*** Task input Section Begins ***
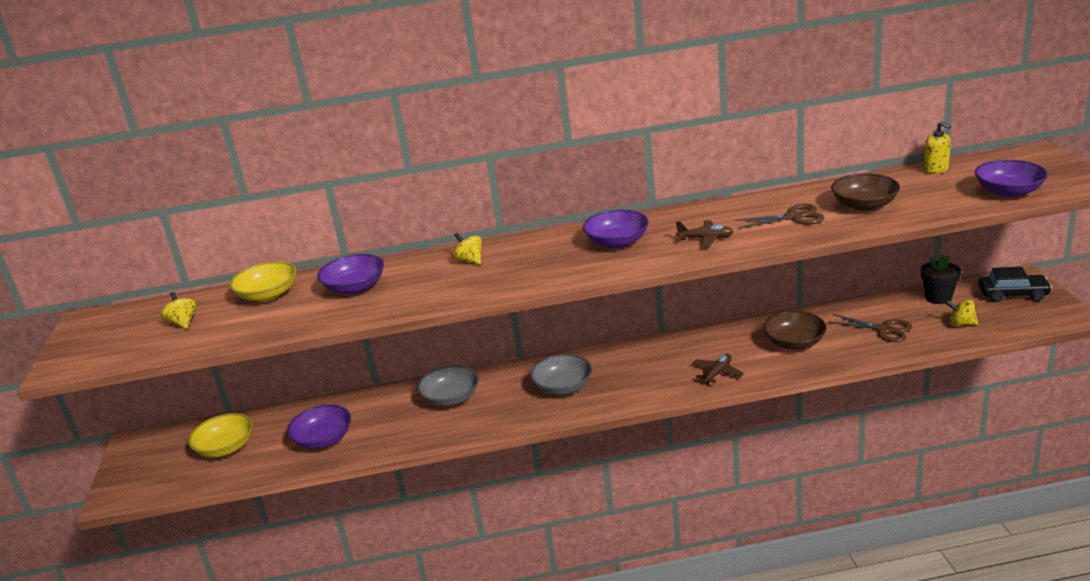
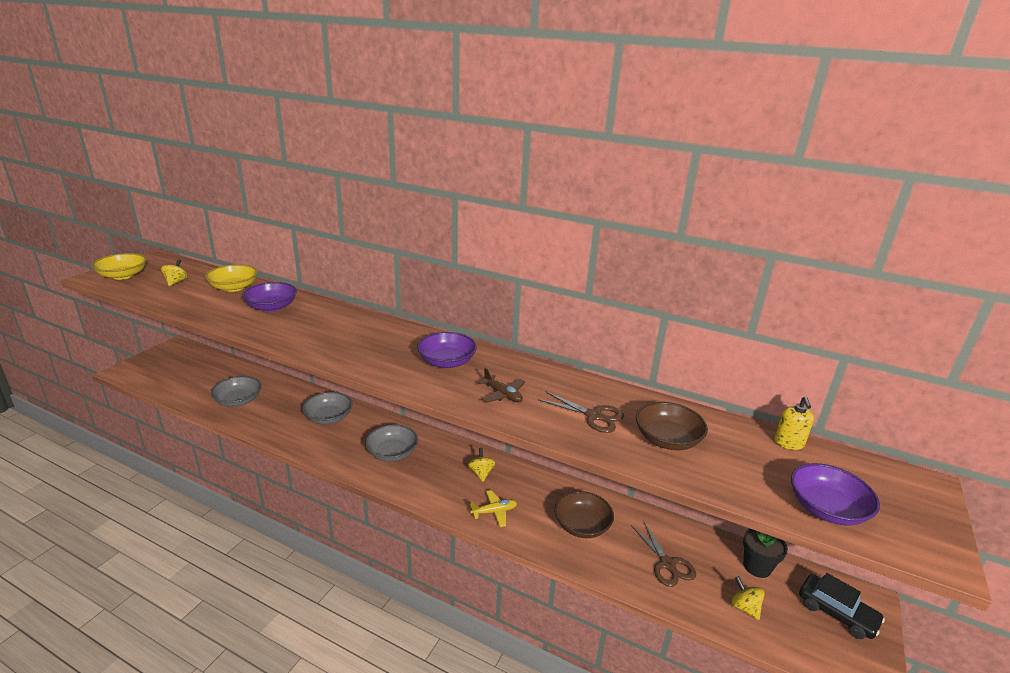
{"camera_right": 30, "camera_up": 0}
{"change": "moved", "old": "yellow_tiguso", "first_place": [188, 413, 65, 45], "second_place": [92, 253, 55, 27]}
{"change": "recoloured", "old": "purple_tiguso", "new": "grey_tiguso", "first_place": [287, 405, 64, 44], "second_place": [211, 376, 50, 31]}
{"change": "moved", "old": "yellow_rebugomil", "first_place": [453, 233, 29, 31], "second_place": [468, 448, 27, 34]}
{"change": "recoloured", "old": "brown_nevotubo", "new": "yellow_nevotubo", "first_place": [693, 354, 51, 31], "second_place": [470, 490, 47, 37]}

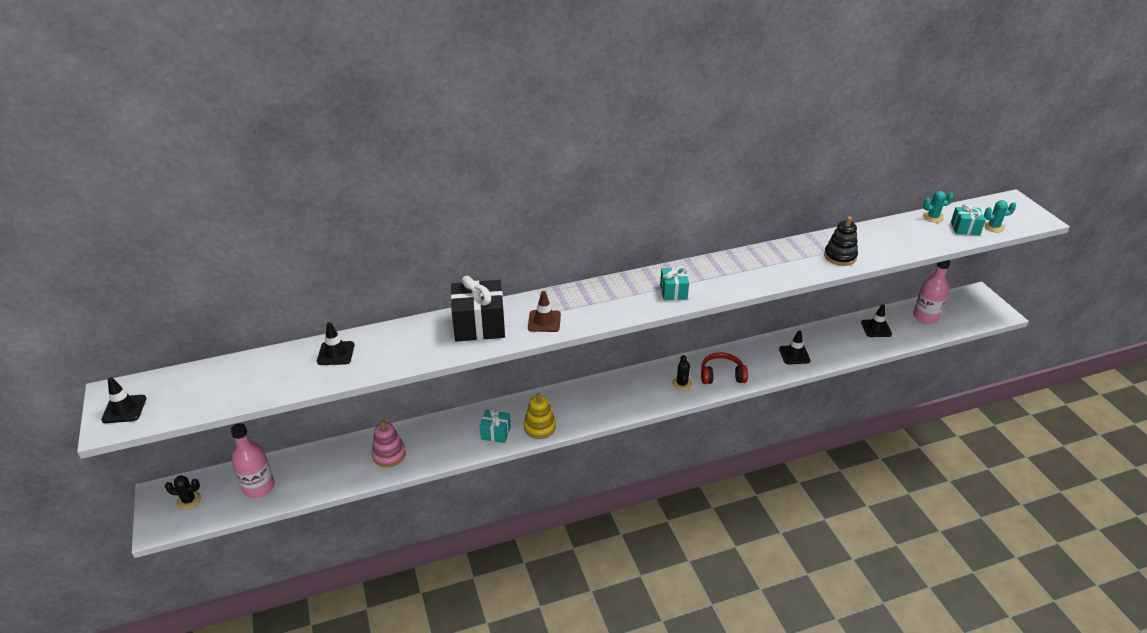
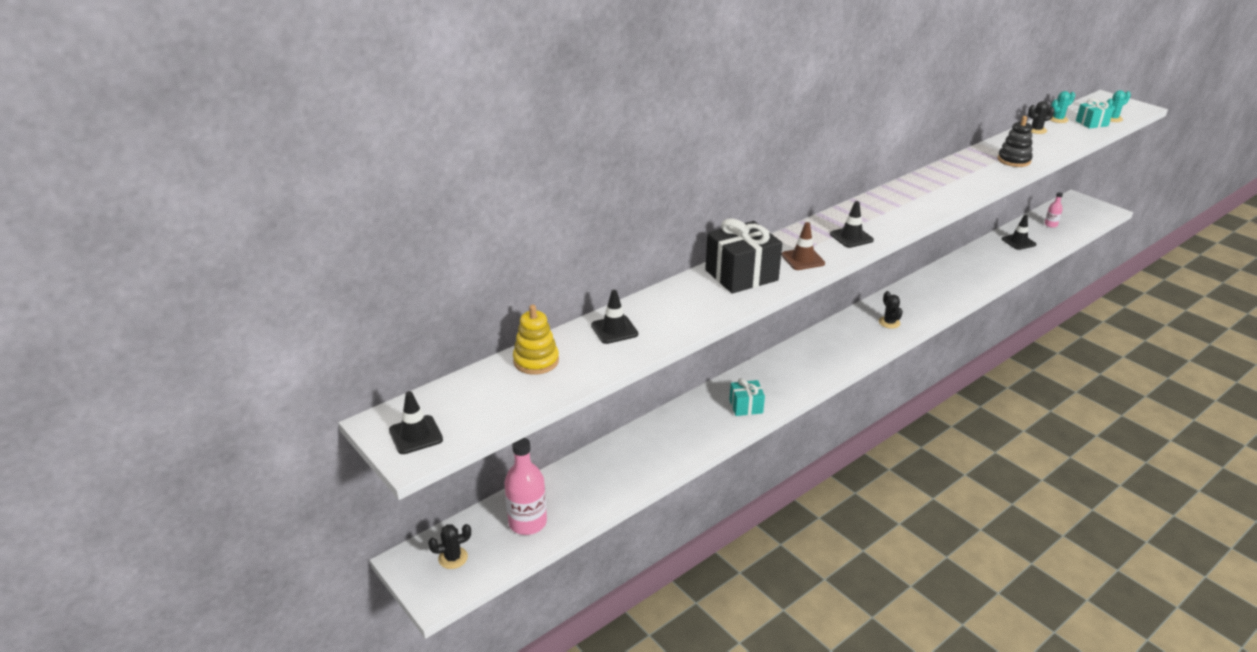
{"camera_right": -20, "camera_up": -5}
{"change": "moved", "old": "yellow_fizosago", "first_place": [524, 393, 32, 46], "second_place": [513, 305, 46, 70]}
{"change": "moved", "old": "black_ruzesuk", "first_place": [779, 330, 31, 35], "second_place": [830, 201, 44, 47]}
{"change": "added", "new": "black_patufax", "second_place": [1028, 101, 27, 33]}
{"change": "resized", "old": "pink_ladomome", "first_place": [913, 260, 37, 64], "second_place": [1045, 192, 18, 36], "factor": 0.51}
{"change": "removed", "old": "pink_fizosago", "first_place": [372, 420, 34, 48]}
{"change": "removed", "old": "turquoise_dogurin", "first_place": [660, 266, 29, 34]}
{"change": "removed", "old": "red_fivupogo", "first_place": [701, 353, 47, 31]}

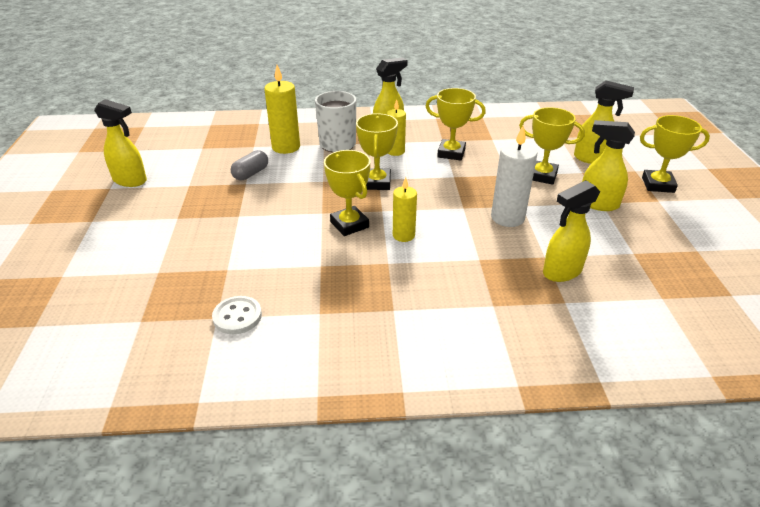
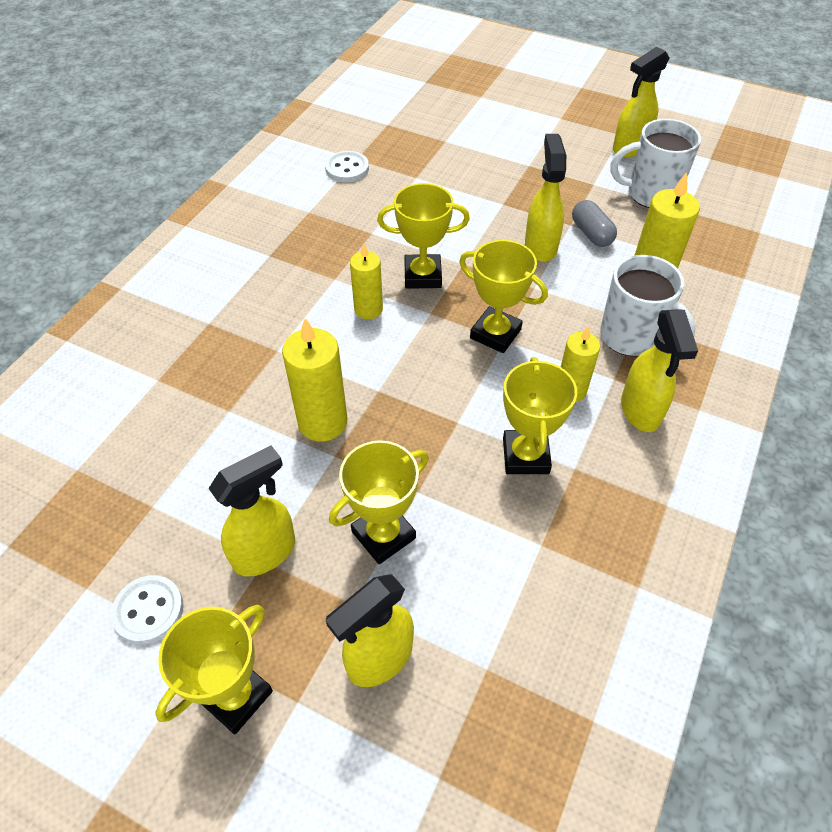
{"camera_right": 120, "camera_up": 15}
{"change": "added", "new": "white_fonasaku", "second_place": [111, 575, 73, 69]}
{"change": "recoloured", "old": "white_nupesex", "new": "yellow_nupesex", "first_place": [491, 125, 46, 102], "second_place": [282, 318, 65, 124]}
{"change": "turned", "old": "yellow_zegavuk", "first_place": [426, 88, 60, 73], "second_place": [503, 357, 74, 117], "degrees": -45}
{"change": "moved", "old": "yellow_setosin", "first_place": [543, 180, 57, 102], "second_place": [525, 134, 41, 128]}
{"change": "added", "new": "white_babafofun", "second_place": [611, 119, 90, 89]}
*** Task input Section Ends ***
§ Exercise instructions
In your copy, include no pictures; print every line above exactly.

§ Output for this exercise
{"camera_right": 30, "camera_up": 0}
{"change": "moved", "old": "yellow_tiguso", "first_place": [188, 413, 65, 45], "second_place": [92, 253, 55, 27]}
{"change": "recoloured", "old": "purple_tiguso", "new": "grey_tiguso", "first_place": [287, 405, 64, 44], "second_place": [211, 376, 50, 31]}
{"change": "moved", "old": "yellow_rebugomil", "first_place": [453, 233, 29, 31], "second_place": [468, 448, 27, 34]}
{"change": "recoloured", "old": "brown_nevotubo", "new": "yellow_nevotubo", "first_place": [693, 354, 51, 31], "second_place": [470, 490, 47, 37]}

{"camera_right": -20, "camera_up": -5}
{"change": "moved", "old": "yellow_fizosago", "first_place": [524, 393, 32, 46], "second_place": [513, 305, 46, 70]}
{"change": "moved", "old": "black_ruzesuk", "first_place": [779, 330, 31, 35], "second_place": [830, 201, 44, 47]}
{"change": "added", "new": "black_patufax", "second_place": [1028, 101, 27, 33]}
{"change": "resized", "old": "pink_ladomome", "first_place": [913, 260, 37, 64], "second_place": [1045, 192, 18, 36], "factor": 0.51}
{"change": "removed", "old": "pink_fizosago", "first_place": [372, 420, 34, 48]}
{"change": "removed", "old": "turquoise_dogurin", "first_place": [660, 266, 29, 34]}
{"change": "removed", "old": "red_fivupogo", "first_place": [701, 353, 47, 31]}

{"camera_right": 120, "camera_up": 15}
{"change": "added", "new": "white_fonasaku", "second_place": [111, 575, 73, 69]}
{"change": "recoloured", "old": "white_nupesex", "new": "yellow_nupesex", "first_place": [491, 125, 46, 102], "second_place": [282, 318, 65, 124]}
{"change": "turned", "old": "yellow_zegavuk", "first_place": [426, 88, 60, 73], "second_place": [503, 357, 74, 117], "degrees": -45}
{"change": "moved", "old": "yellow_setosin", "first_place": [543, 180, 57, 102], "second_place": [525, 134, 41, 128]}
{"change": "added", "new": "white_babafofun", "second_place": [611, 119, 90, 89]}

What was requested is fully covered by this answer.